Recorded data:
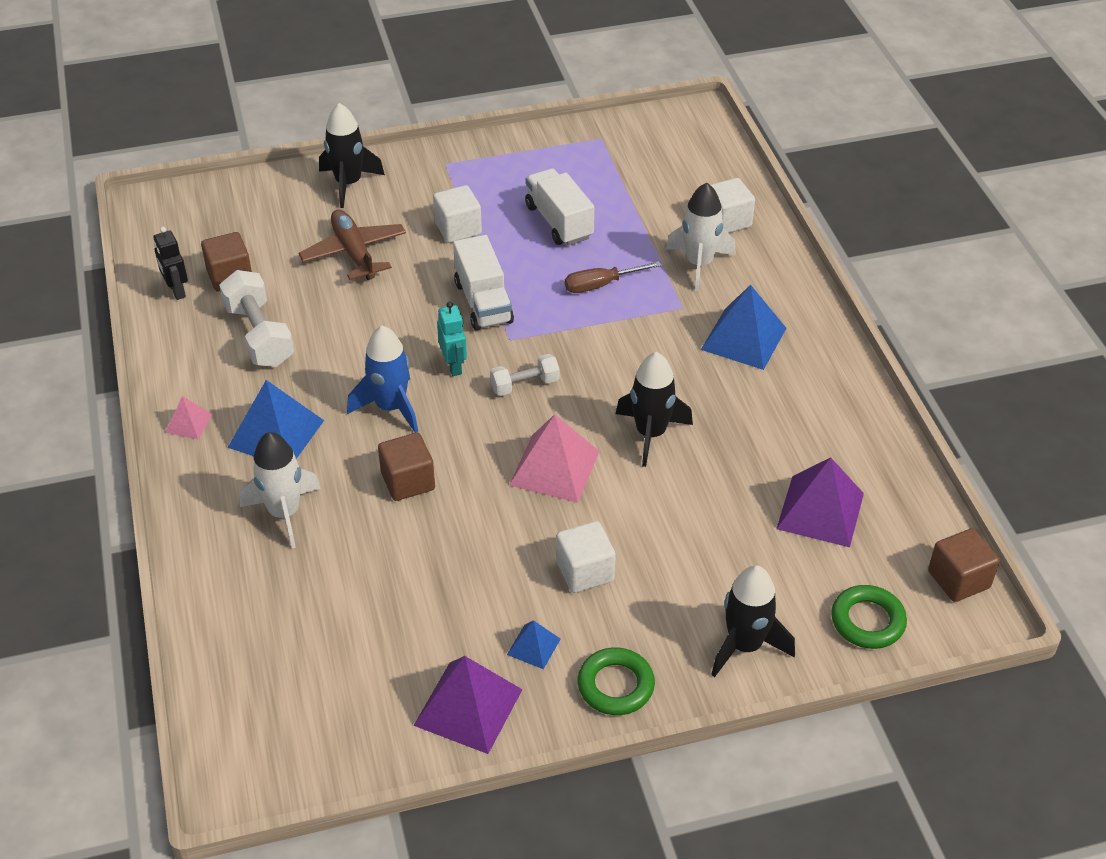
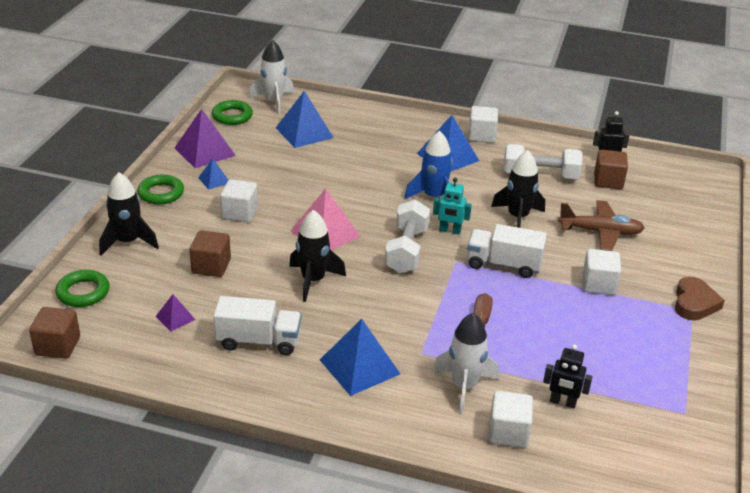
camera: 120 degrees right, 10 degrees down
(189, 423) = (481, 136): pink pyramid -> white cube
(284, 513) = (384, 143): white rocket -> white rocket (274, 101)
(320, 618) = (304, 132): none -> blue pyramid
(334, 740) = (232, 116): none -> green ring
(348, 184) = (689, 256): black rocket -> black rocket (517, 217)
(408, 481) = (368, 183): brown cube -> brown cube (211, 266)
(433, 164) = (694, 303): none -> brown heart
(525, 385) = (406, 250): white dumbbell -> white dumbbell, size x1.69
(559, 222) = (573, 336): white truck -> white truck (258, 341)
(658, 203) = (562, 402): none -> black robot
(820, 511) = (175, 318): purple pyramid -> purple pyramid, size x0.51

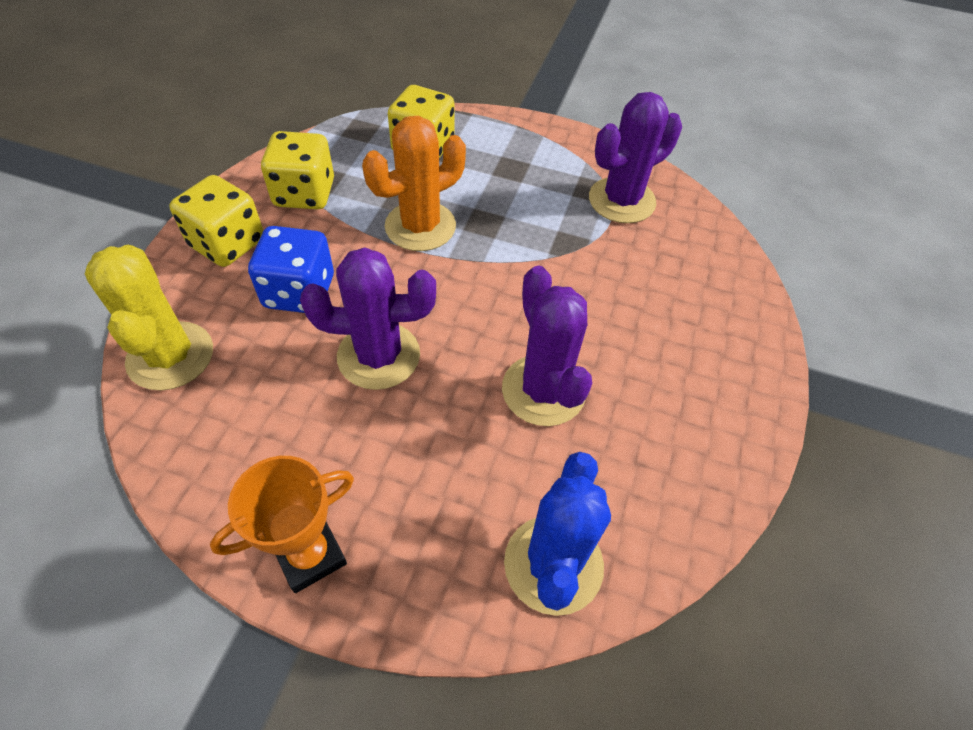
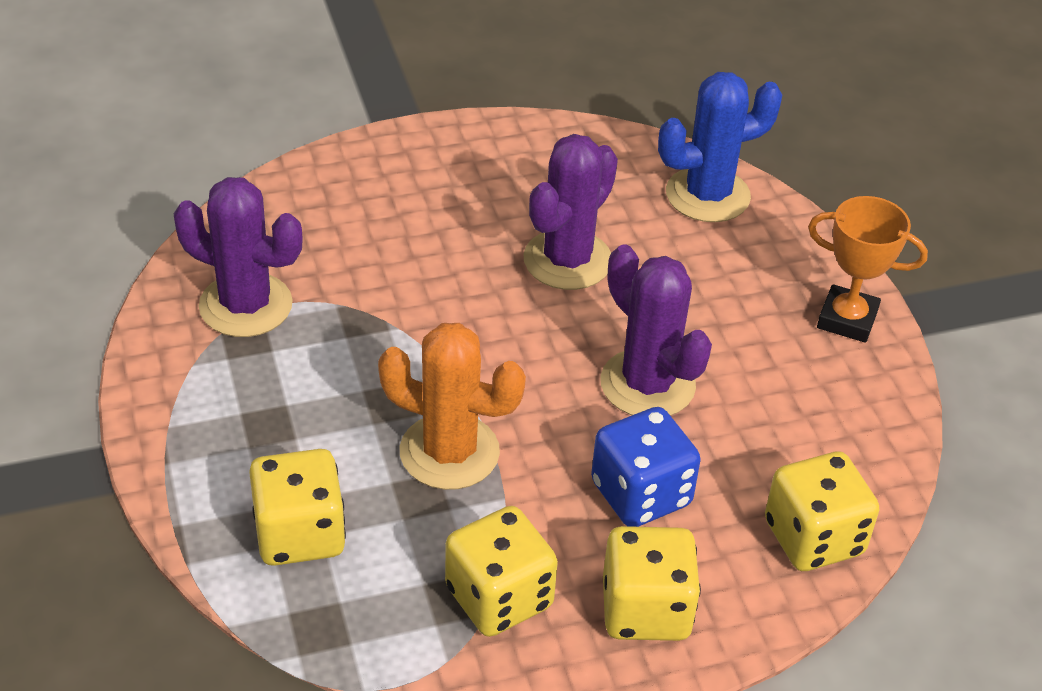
camera: 125 degrees left, 10 degrees down
(170, 356) = (813, 538): yellow cactus -> yellow dice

Activity: The answer must be an exact copy of the records, with no pictures in it.

Exercise response:
camera: 120 degrees right, 10 degrees down
(189, 423) = (481, 136): pink pyramid -> white cube
(284, 513) = (384, 143): white rocket -> white rocket (274, 101)
(320, 618) = (304, 132): none -> blue pyramid
(334, 740) = (232, 116): none -> green ring
(348, 184) = (689, 256): black rocket -> black rocket (517, 217)
(408, 481) = (368, 183): brown cube -> brown cube (211, 266)
(433, 164) = (694, 303): none -> brown heart
(525, 385) = (406, 250): white dumbbell -> white dumbbell, size x1.69
(559, 222) = (573, 336): white truck -> white truck (258, 341)
(658, 203) = (562, 402): none -> black robot
(820, 511) = (175, 318): purple pyramid -> purple pyramid, size x0.51

camera: 125 degrees left, 10 degrees down
(170, 356) = (813, 538): yellow cactus -> yellow dice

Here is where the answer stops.